Set down all of the data that follows word for word, without the images.

Spatial object tracking data
----------
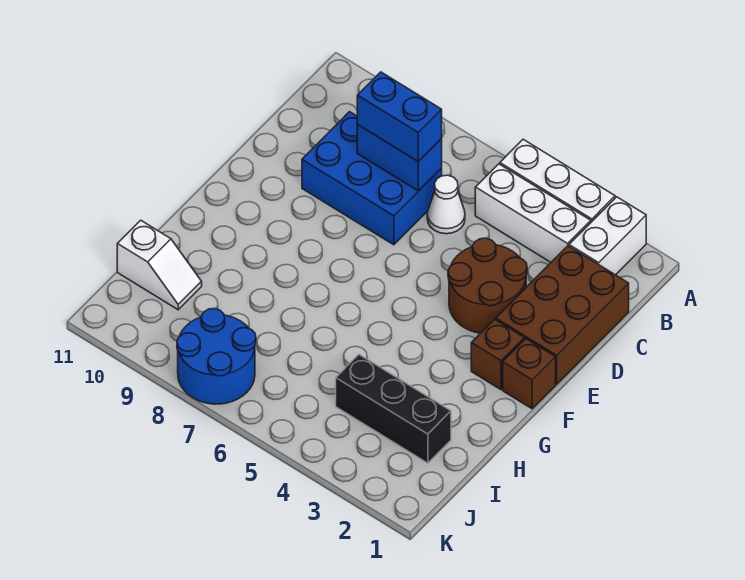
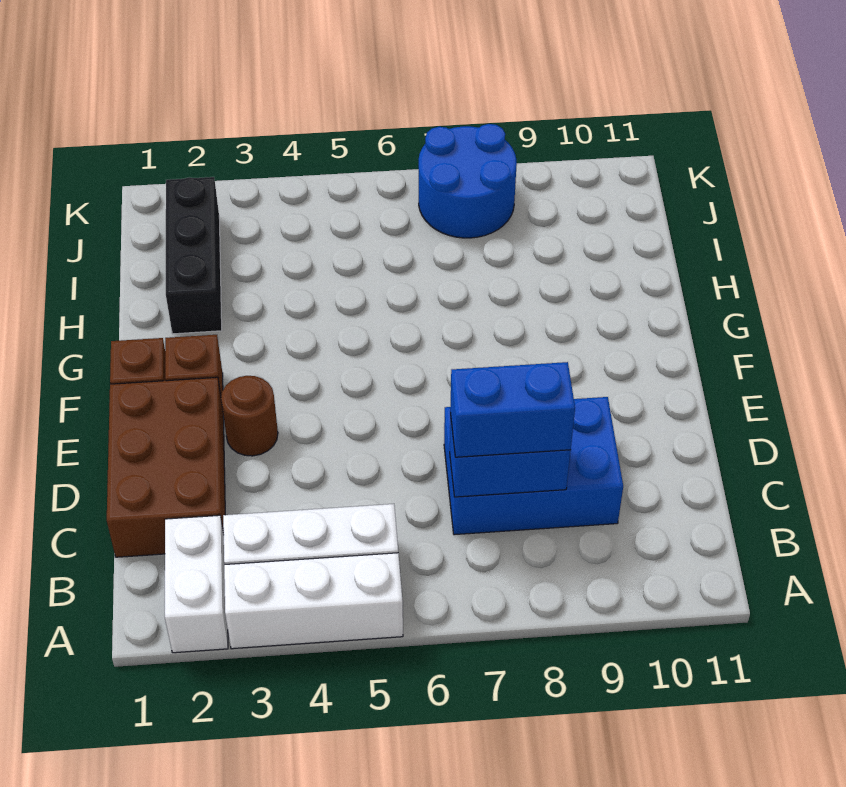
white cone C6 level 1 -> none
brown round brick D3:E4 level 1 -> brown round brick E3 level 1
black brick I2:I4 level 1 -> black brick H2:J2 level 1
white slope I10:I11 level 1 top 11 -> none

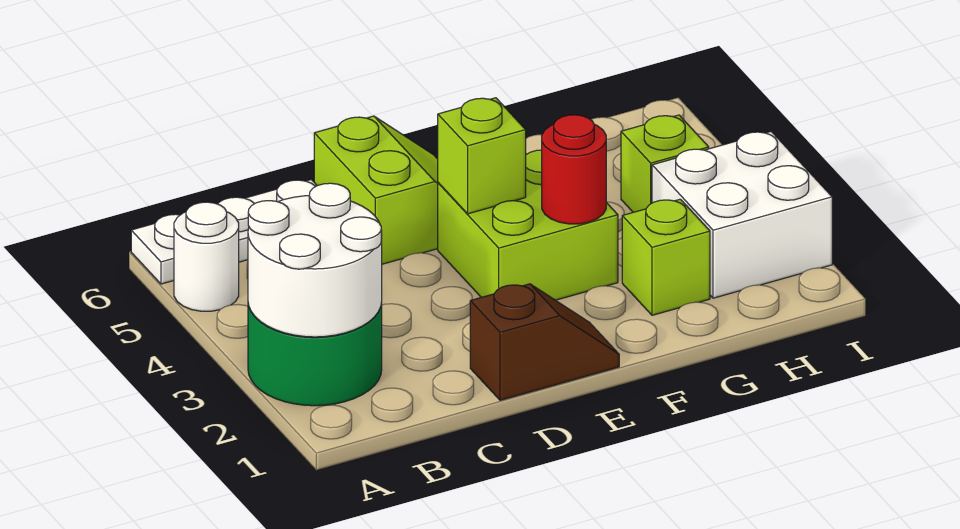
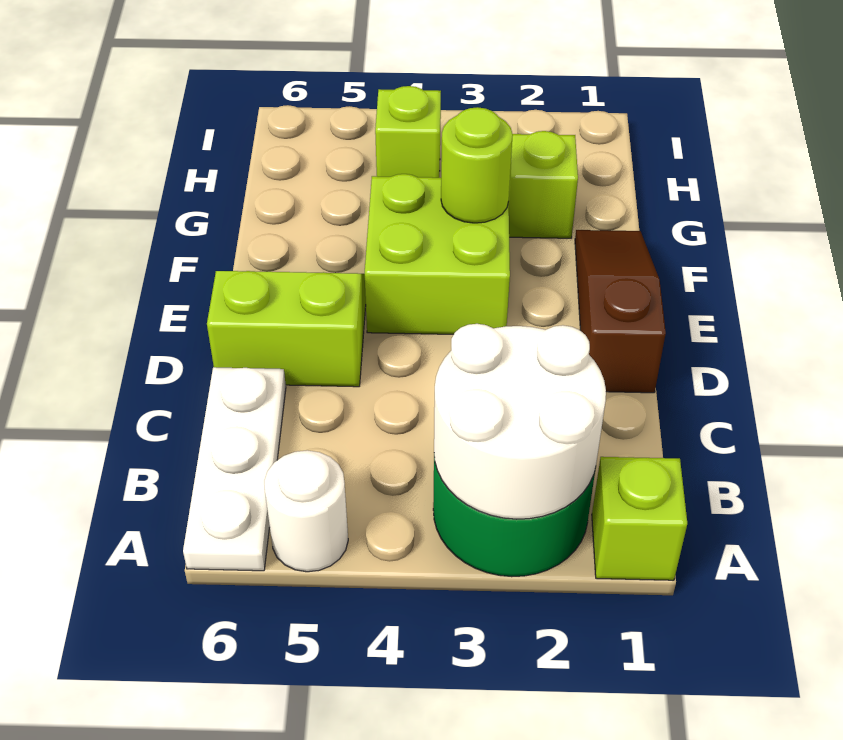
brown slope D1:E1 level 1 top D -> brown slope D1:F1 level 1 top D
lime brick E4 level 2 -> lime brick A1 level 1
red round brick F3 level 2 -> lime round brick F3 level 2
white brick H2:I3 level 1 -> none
----------
## OUTPUT OF THE EXERCISE
white cone C6 level 1 -> none
brown round brick D3:E4 level 1 -> brown round brick E3 level 1
black brick I2:I4 level 1 -> black brick H2:J2 level 1
white slope I10:I11 level 1 top 11 -> none

brown slope D1:E1 level 1 top D -> brown slope D1:F1 level 1 top D
lime brick E4 level 2 -> lime brick A1 level 1
red round brick F3 level 2 -> lime round brick F3 level 2
white brick H2:I3 level 1 -> none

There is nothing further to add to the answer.